-- Task statement --
Put every line of text from the records below into a JSON list of strings, one string per line, with blank lines left out. Leave the pictures out of the list.

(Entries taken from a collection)
:::::

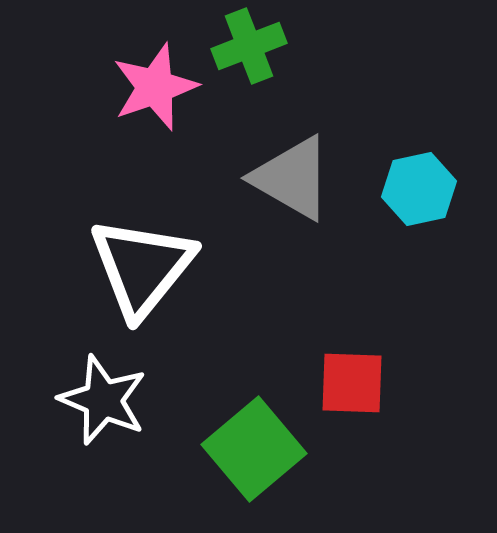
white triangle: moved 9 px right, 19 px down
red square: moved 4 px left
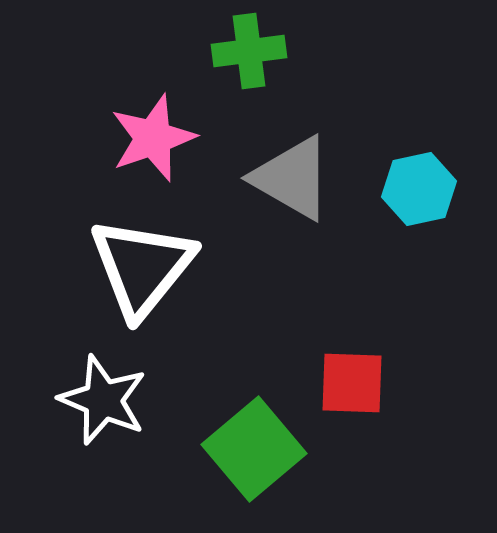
green cross: moved 5 px down; rotated 14 degrees clockwise
pink star: moved 2 px left, 51 px down
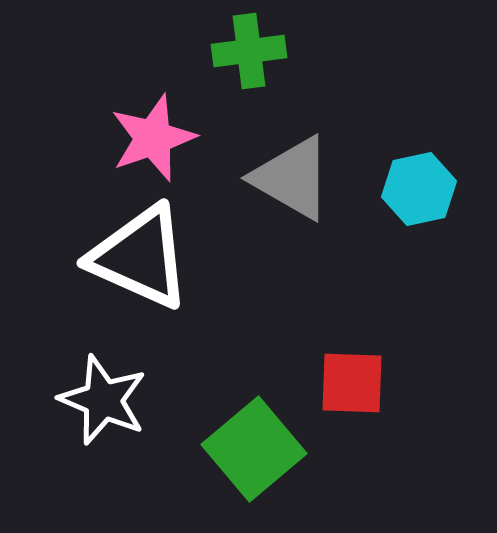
white triangle: moved 2 px left, 10 px up; rotated 45 degrees counterclockwise
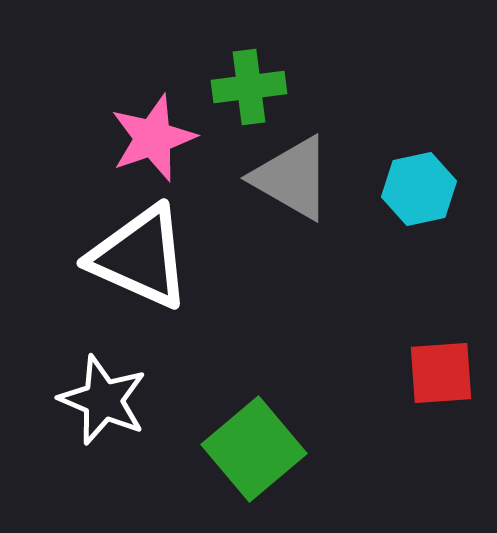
green cross: moved 36 px down
red square: moved 89 px right, 10 px up; rotated 6 degrees counterclockwise
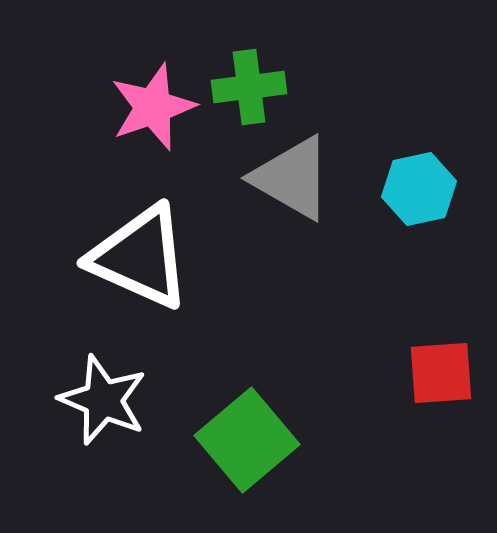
pink star: moved 31 px up
green square: moved 7 px left, 9 px up
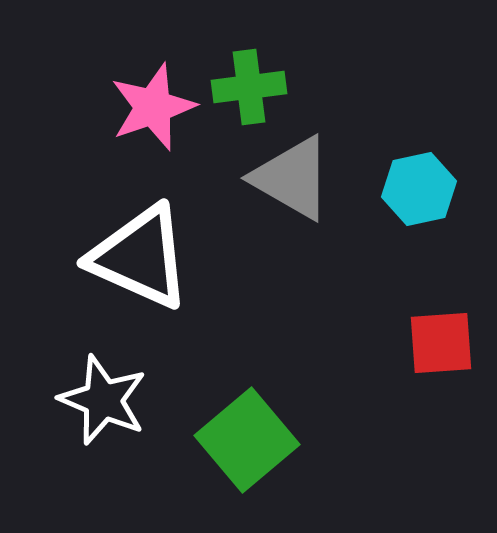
red square: moved 30 px up
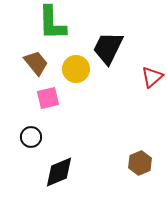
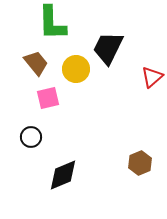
black diamond: moved 4 px right, 3 px down
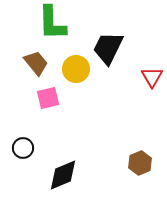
red triangle: rotated 20 degrees counterclockwise
black circle: moved 8 px left, 11 px down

:::::

-- Exercise answer --
[
  "white triangle: moved 9 px right, 19 px down",
  "red square: moved 4 px left",
  "green cross: moved 5 px down; rotated 14 degrees clockwise",
  "pink star: moved 2 px left, 51 px down",
  "white triangle: moved 2 px left, 10 px up; rotated 45 degrees counterclockwise",
  "green cross: moved 36 px down",
  "red square: moved 89 px right, 10 px up; rotated 6 degrees counterclockwise",
  "pink star: moved 31 px up",
  "green square: moved 7 px left, 9 px up",
  "red square: moved 30 px up",
  "black diamond: moved 4 px right, 3 px down",
  "red triangle: rotated 20 degrees counterclockwise",
  "black circle: moved 8 px left, 11 px down"
]